HOW TO COMPLETE THIS TASK:
Print only the line with "none -> lime brick C8:C10 level 1" and the lines after it, ending with the last line of the material, each exactly as it stands.

───── DATA IN THIS EXERCISE ─────

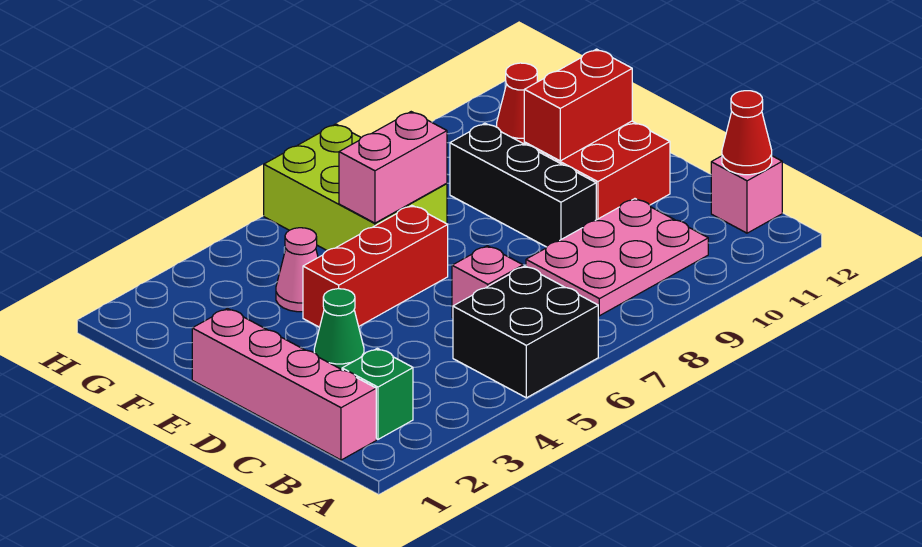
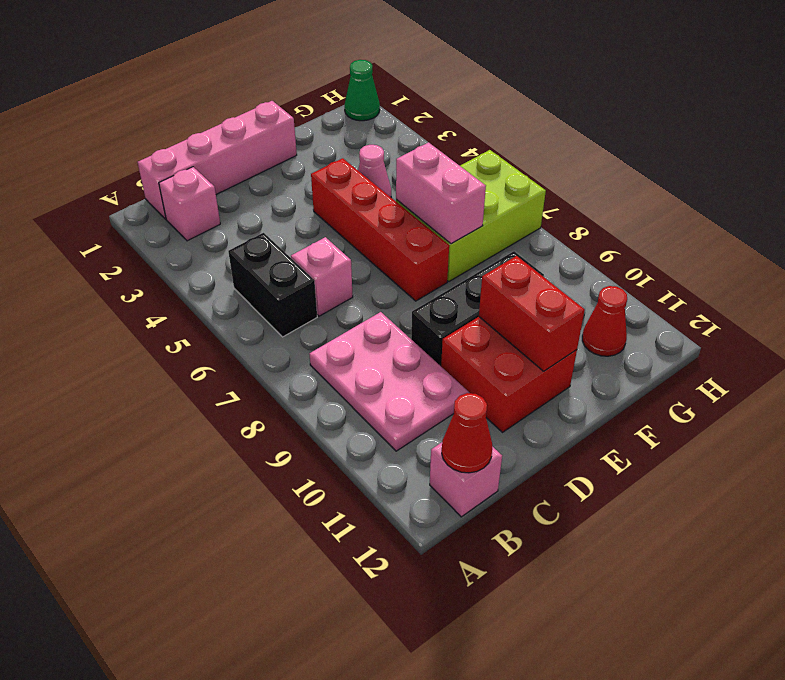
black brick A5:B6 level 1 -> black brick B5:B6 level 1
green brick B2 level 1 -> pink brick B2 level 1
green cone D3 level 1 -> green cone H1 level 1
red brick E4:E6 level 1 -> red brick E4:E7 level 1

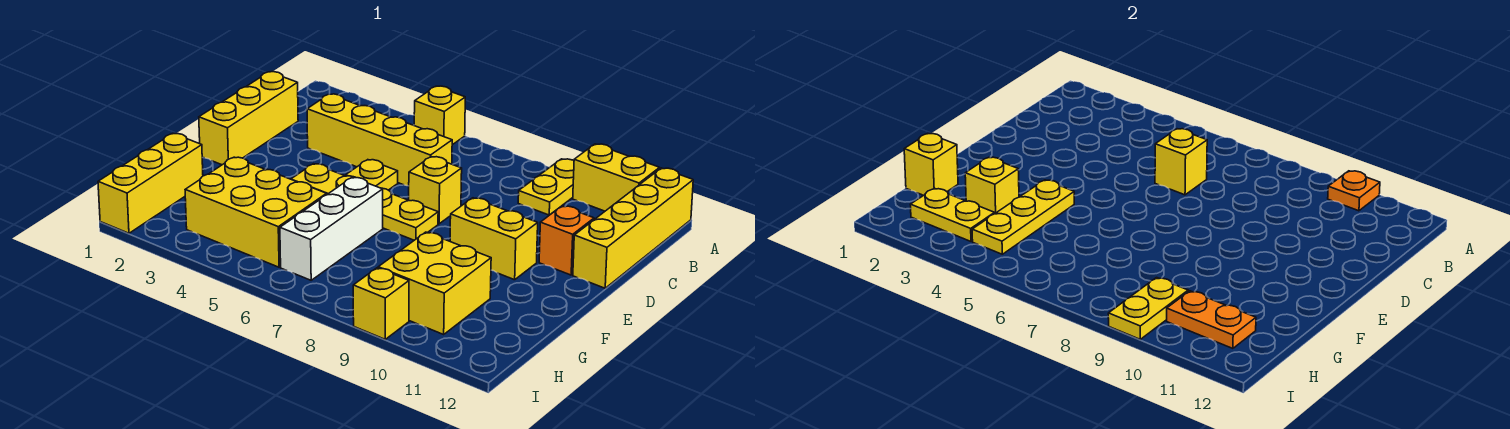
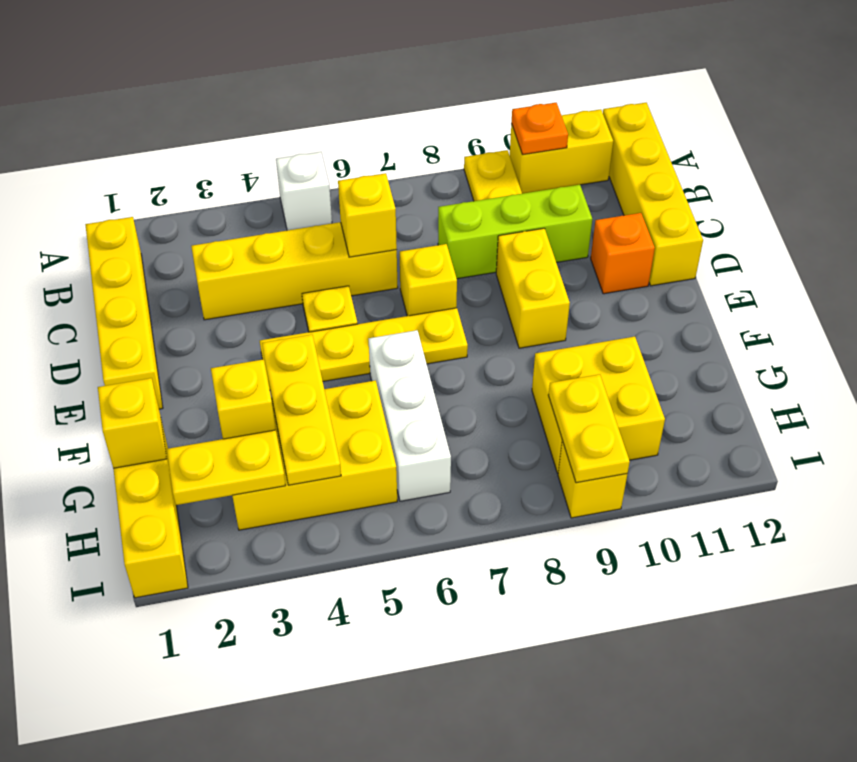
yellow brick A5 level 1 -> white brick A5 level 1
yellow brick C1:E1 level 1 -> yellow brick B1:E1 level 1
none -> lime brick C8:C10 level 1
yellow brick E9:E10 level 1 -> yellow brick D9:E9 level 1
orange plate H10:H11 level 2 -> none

─────

SOLVED EXERCISE:
none -> lime brick C8:C10 level 1
yellow brick E9:E10 level 1 -> yellow brick D9:E9 level 1
orange plate H10:H11 level 2 -> none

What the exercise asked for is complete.